EXERCISE DIRECTIONS: Exactly the lines from the one with "The GREY STACKING" to the end of the entries should appear in your answer, retyped word for word.
─── RECORDED DATA ───
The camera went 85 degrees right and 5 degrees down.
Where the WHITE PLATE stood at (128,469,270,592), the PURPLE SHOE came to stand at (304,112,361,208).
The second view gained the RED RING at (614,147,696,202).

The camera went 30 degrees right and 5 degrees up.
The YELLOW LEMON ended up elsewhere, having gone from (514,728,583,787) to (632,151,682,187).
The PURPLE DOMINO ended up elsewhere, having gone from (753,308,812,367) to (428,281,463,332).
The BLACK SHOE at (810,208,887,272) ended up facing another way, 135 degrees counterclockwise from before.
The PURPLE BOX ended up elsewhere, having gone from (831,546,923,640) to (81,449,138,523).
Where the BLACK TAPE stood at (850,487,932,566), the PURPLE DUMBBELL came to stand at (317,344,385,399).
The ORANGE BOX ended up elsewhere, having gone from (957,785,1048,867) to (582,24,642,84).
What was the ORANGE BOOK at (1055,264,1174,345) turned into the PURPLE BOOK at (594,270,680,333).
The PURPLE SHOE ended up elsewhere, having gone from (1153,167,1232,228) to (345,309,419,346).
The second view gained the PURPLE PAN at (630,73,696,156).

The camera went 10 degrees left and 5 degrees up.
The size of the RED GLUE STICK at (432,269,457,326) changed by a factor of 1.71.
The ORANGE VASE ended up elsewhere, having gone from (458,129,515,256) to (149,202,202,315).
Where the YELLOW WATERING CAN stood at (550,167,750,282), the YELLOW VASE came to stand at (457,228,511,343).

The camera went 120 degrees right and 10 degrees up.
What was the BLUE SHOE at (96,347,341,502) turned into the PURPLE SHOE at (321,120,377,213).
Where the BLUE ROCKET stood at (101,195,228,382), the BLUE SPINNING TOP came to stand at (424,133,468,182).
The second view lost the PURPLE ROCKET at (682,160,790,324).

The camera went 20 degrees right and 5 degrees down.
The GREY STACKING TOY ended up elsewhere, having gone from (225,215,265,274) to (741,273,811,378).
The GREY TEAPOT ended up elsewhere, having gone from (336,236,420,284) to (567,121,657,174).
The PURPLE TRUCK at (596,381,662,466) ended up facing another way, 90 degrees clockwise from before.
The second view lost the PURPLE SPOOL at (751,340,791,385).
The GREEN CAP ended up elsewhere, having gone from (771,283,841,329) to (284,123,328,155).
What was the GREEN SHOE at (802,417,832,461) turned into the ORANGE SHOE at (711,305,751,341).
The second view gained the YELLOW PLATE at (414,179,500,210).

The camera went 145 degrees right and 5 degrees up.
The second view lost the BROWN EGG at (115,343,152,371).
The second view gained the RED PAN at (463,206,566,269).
───
ANSWER BOX:
The GREY STACKING TOY ended up elsewhere, having gone from (225,215,265,274) to (741,273,811,378).
The GREY TEAPOT ended up elsewhere, having gone from (336,236,420,284) to (567,121,657,174).
The PURPLE TRUCK at (596,381,662,466) ended up facing another way, 90 degrees clockwise from before.
The second view lost the PURPLE SPOOL at (751,340,791,385).
The GREEN CAP ended up elsewhere, having gone from (771,283,841,329) to (284,123,328,155).
What was the GREEN SHOE at (802,417,832,461) turned into the ORANGE SHOE at (711,305,751,341).
The second view gained the YELLOW PLATE at (414,179,500,210).

The camera went 145 degrees right and 5 degrees up.
The second view lost the BROWN EGG at (115,343,152,371).
The second view gained the RED PAN at (463,206,566,269).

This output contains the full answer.